* _TASK INSTRUCTIONS_
Go through the records, and copy each line in which the string "black" is present.

=== Section Start ===

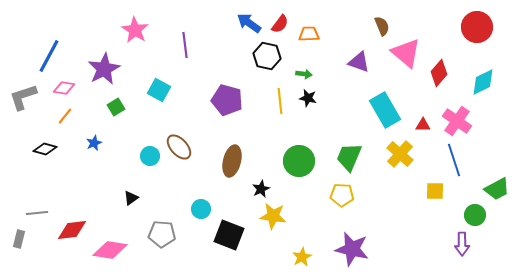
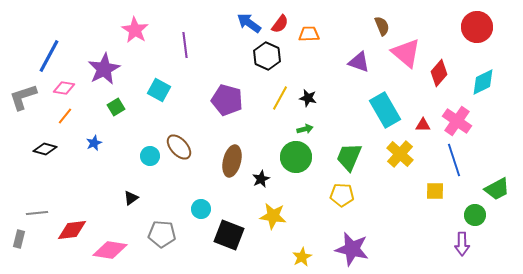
black hexagon at (267, 56): rotated 12 degrees clockwise
green arrow at (304, 74): moved 1 px right, 55 px down; rotated 21 degrees counterclockwise
yellow line at (280, 101): moved 3 px up; rotated 35 degrees clockwise
green circle at (299, 161): moved 3 px left, 4 px up
black star at (261, 189): moved 10 px up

=== Section End ===

* _RESPONSE_
black hexagon at (267, 56): rotated 12 degrees clockwise
black star at (261, 189): moved 10 px up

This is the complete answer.